*** DATA RECORDS ***
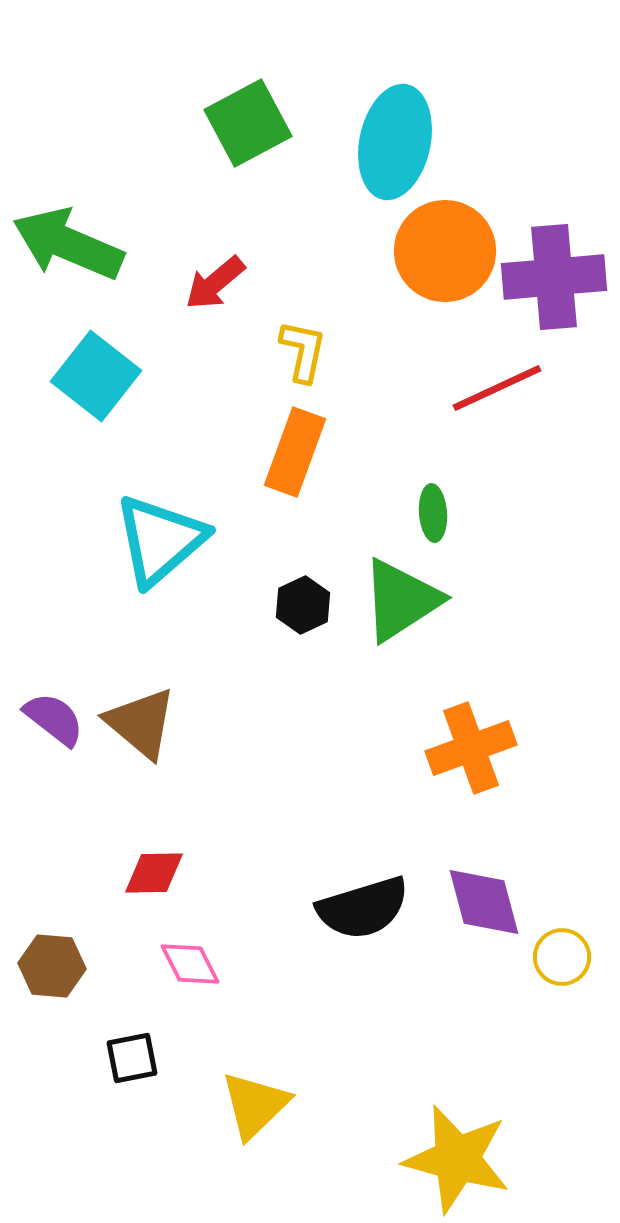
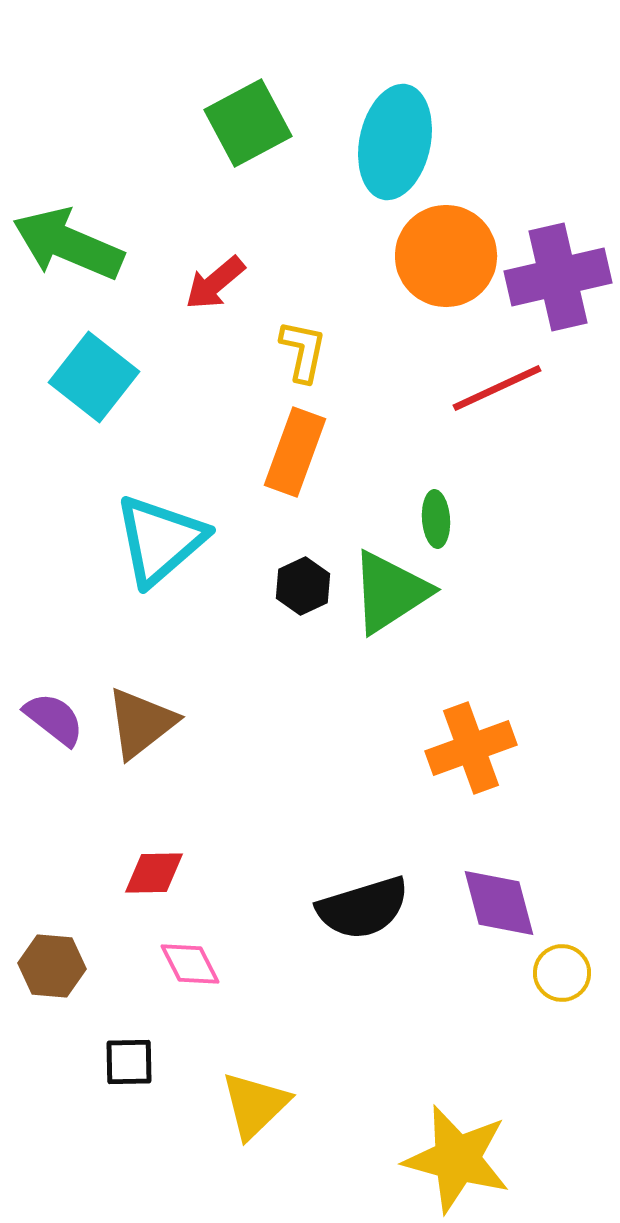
orange circle: moved 1 px right, 5 px down
purple cross: moved 4 px right; rotated 8 degrees counterclockwise
cyan square: moved 2 px left, 1 px down
green ellipse: moved 3 px right, 6 px down
green triangle: moved 11 px left, 8 px up
black hexagon: moved 19 px up
brown triangle: rotated 42 degrees clockwise
purple diamond: moved 15 px right, 1 px down
yellow circle: moved 16 px down
black square: moved 3 px left, 4 px down; rotated 10 degrees clockwise
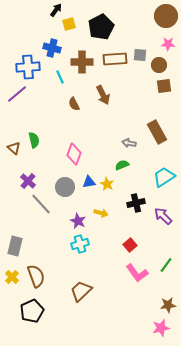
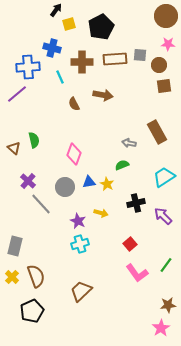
brown arrow at (103, 95): rotated 54 degrees counterclockwise
red square at (130, 245): moved 1 px up
pink star at (161, 328): rotated 18 degrees counterclockwise
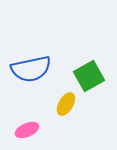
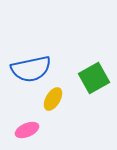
green square: moved 5 px right, 2 px down
yellow ellipse: moved 13 px left, 5 px up
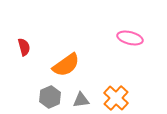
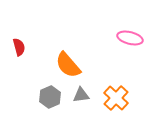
red semicircle: moved 5 px left
orange semicircle: moved 2 px right; rotated 84 degrees clockwise
gray triangle: moved 5 px up
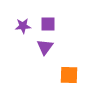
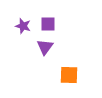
purple star: rotated 21 degrees clockwise
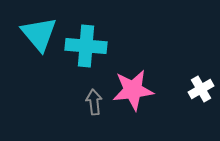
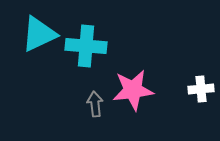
cyan triangle: rotated 45 degrees clockwise
white cross: rotated 25 degrees clockwise
gray arrow: moved 1 px right, 2 px down
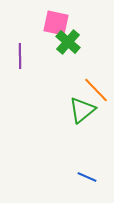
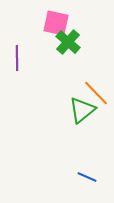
purple line: moved 3 px left, 2 px down
orange line: moved 3 px down
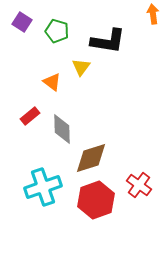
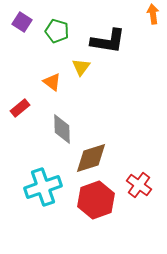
red rectangle: moved 10 px left, 8 px up
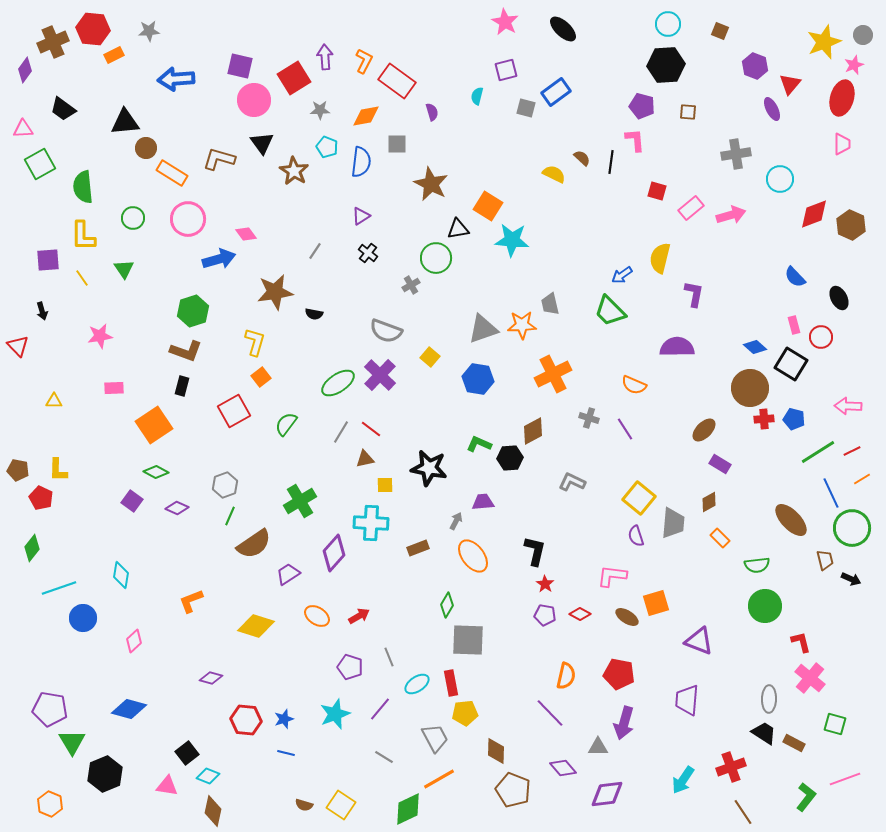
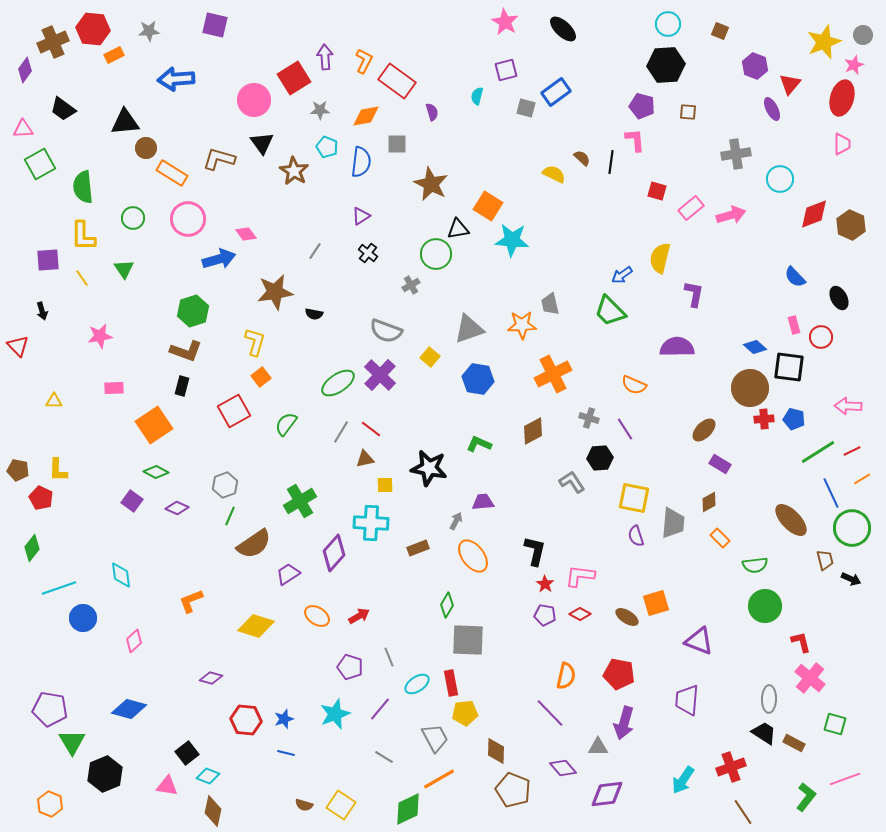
*** End of DATA RECORDS ***
# EXERCISE:
In the copy, include every entry above exactly and leave out each picture.

# ANSWER TO THIS TASK:
orange circle: moved 1 px right, 5 px down
purple cross: moved 4 px right; rotated 8 degrees counterclockwise
cyan square: moved 2 px left, 1 px down
green ellipse: moved 3 px right, 6 px down
green triangle: moved 11 px left, 8 px up
black hexagon: moved 19 px up
brown triangle: rotated 42 degrees clockwise
purple diamond: moved 15 px right, 1 px down
yellow circle: moved 16 px down
black square: moved 3 px left, 4 px down; rotated 10 degrees clockwise
brown arrow at (103, 95): rotated 54 degrees counterclockwise
red square at (130, 245): moved 1 px up
pink star at (161, 328): rotated 18 degrees counterclockwise
green square: moved 5 px right, 2 px down
yellow ellipse: moved 13 px left, 5 px up
red semicircle: moved 5 px left
orange semicircle: moved 2 px right; rotated 84 degrees clockwise
gray triangle: moved 5 px up
purple star: rotated 21 degrees clockwise
cyan triangle: rotated 45 degrees clockwise
white cross: rotated 25 degrees clockwise
gray arrow: moved 1 px right, 2 px down
purple line: moved 3 px left, 2 px down
orange line: moved 3 px down
red rectangle: moved 10 px left, 8 px up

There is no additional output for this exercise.